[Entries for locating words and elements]
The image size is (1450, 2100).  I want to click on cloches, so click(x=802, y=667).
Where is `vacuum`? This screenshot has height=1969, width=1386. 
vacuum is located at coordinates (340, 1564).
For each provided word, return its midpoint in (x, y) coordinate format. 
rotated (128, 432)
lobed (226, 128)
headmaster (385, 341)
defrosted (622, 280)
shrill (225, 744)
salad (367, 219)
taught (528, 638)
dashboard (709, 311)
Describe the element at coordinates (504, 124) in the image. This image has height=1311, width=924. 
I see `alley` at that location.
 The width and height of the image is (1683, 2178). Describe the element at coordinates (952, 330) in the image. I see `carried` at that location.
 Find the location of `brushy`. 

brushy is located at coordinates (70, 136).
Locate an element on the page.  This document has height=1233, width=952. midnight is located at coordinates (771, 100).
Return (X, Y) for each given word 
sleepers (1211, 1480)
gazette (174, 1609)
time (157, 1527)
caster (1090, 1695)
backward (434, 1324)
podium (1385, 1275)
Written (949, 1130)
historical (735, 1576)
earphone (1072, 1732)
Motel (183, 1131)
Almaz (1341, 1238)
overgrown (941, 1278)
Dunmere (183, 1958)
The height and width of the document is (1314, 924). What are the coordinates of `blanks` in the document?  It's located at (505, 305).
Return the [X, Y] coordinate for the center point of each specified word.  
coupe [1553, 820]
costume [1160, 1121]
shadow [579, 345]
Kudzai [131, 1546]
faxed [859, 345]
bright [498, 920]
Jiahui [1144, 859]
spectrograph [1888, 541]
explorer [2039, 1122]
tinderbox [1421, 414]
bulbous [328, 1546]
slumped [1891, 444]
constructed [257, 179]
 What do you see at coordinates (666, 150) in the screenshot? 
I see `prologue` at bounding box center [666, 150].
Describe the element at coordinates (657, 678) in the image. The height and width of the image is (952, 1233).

▸ **Stated goal**: Rewrite the rows from the line with "historical (735, 1576)" up to and including the line with "constructed [257, 179]" as a JSON list of strings, one string per line, leaving out blank lines.

▸ **Output**:
[
  "historical (735, 1576)",
  "earphone (1072, 1732)",
  "Motel (183, 1131)",
  "Almaz (1341, 1238)",
  "overgrown (941, 1278)",
  "Dunmere (183, 1958)",
  "The height and width of the document is (1314, 924). What are the coordinates of `blanks` in the document?  It's located at (505, 305).",
  "Return the [X, Y] coordinate for the center point of each specified word.  ",
  "coupe [1553, 820]",
  "costume [1160, 1121]",
  "shadow [579, 345]",
  "Kudzai [131, 1546]",
  "faxed [859, 345]",
  "bright [498, 920]",
  "Jiahui [1144, 859]",
  "spectrograph [1888, 541]",
  "explorer [2039, 1122]",
  "tinderbox [1421, 414]",
  "bulbous [328, 1546]",
  "slumped [1891, 444]",
  "constructed [257, 179]"
]